==== Entries shown ====

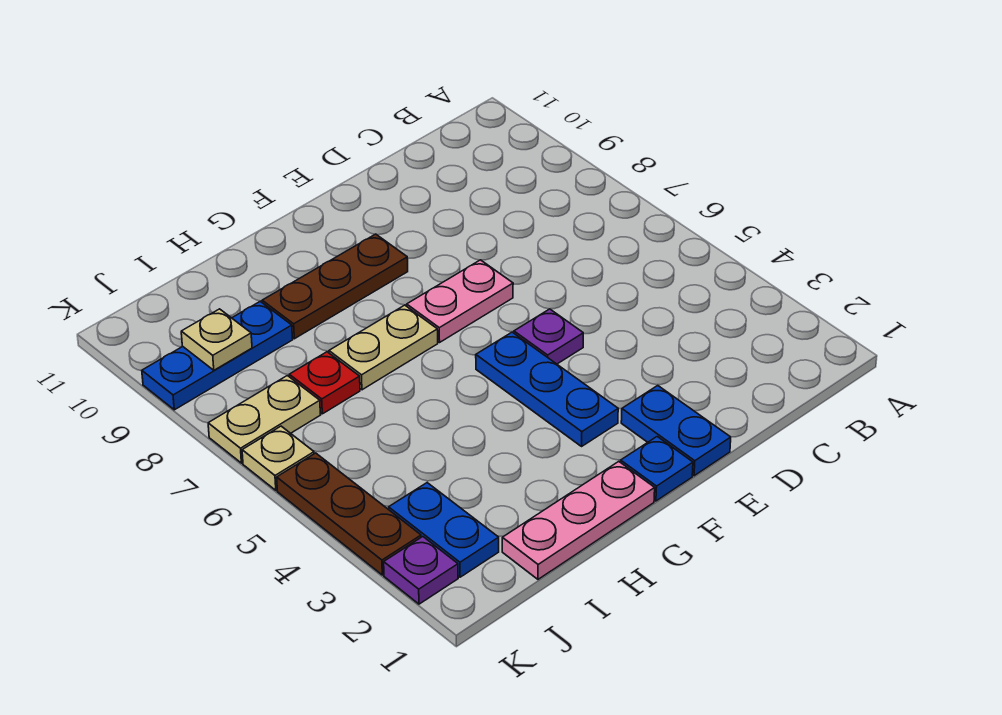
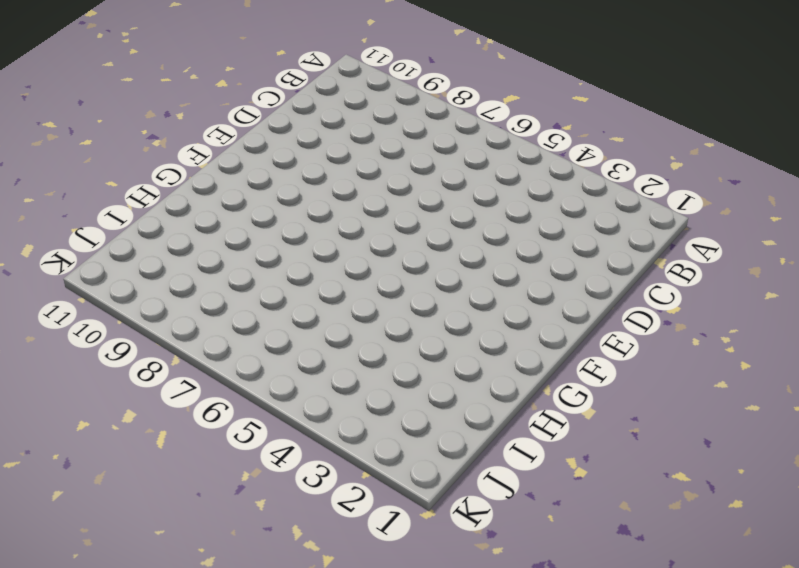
none -> blue plate E1:E2 level 1
none -> purple plate E5 level 1
none -> pink plate E7:F7 level 1

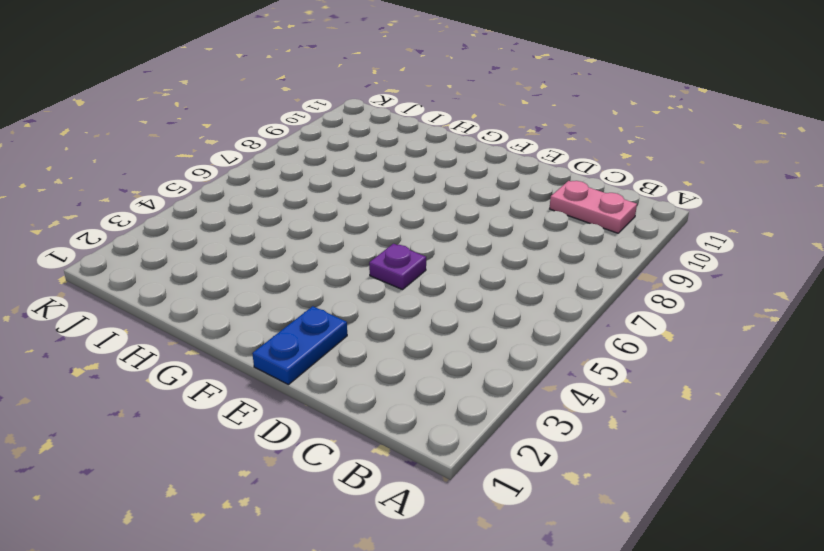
pink plate B10:C10 level 1 -> pink plate E7:F7 level 1
none -> blue plate F1 level 1
none -> blue plate F3:F5 level 1
none -> brown plate F9:H9 level 1

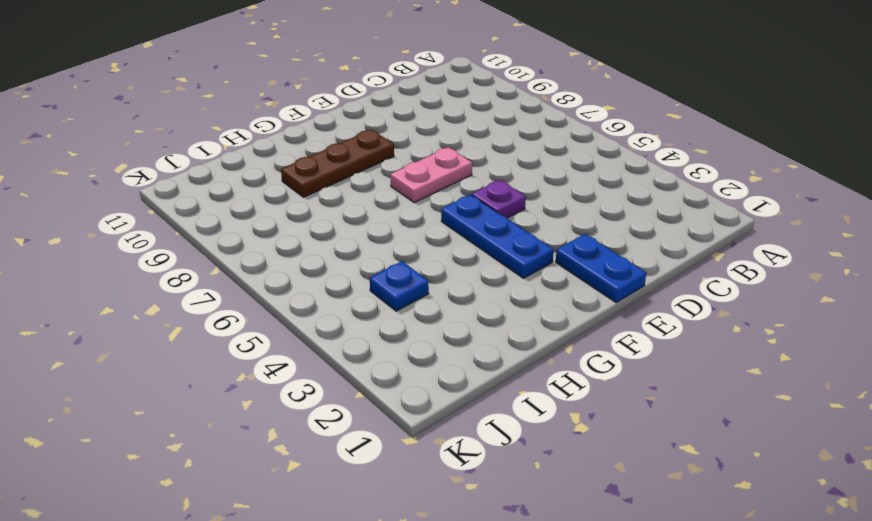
blue plate I4 level 1 -> blue plate F1 level 1
none -> pink plate G1:I1 level 1
none -> tan plate G7:H7 level 1
none -> red plate I7 level 1

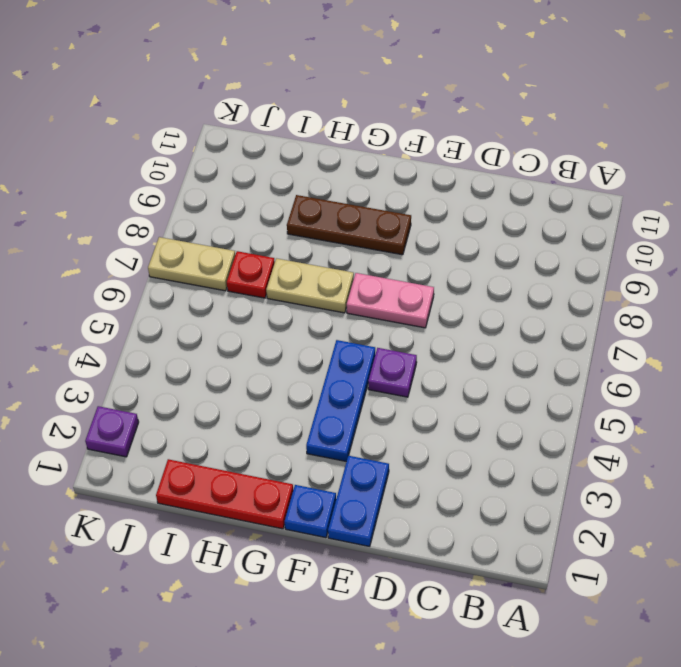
red plate G1:I1 level 1 -> pink plate G1:I1 level 1
none -> blue plate I9:K9 level 1
none -> blue plate J2:J3 level 1
none -> brown plate K3:K5 level 1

====

Exercise:
Make an exact copy of the records shown above, without the pictures.

Task output:
none -> blue plate E1:E2 level 1
none -> purple plate E5 level 1
none -> pink plate E7:F7 level 1

pink plate B10:C10 level 1 -> pink plate E7:F7 level 1
none -> blue plate F1 level 1
none -> blue plate F3:F5 level 1
none -> brown plate F9:H9 level 1

blue plate I4 level 1 -> blue plate F1 level 1
none -> pink plate G1:I1 level 1
none -> tan plate G7:H7 level 1
none -> red plate I7 level 1

red plate G1:I1 level 1 -> pink plate G1:I1 level 1
none -> blue plate I9:K9 level 1
none -> blue plate J2:J3 level 1
none -> brown plate K3:K5 level 1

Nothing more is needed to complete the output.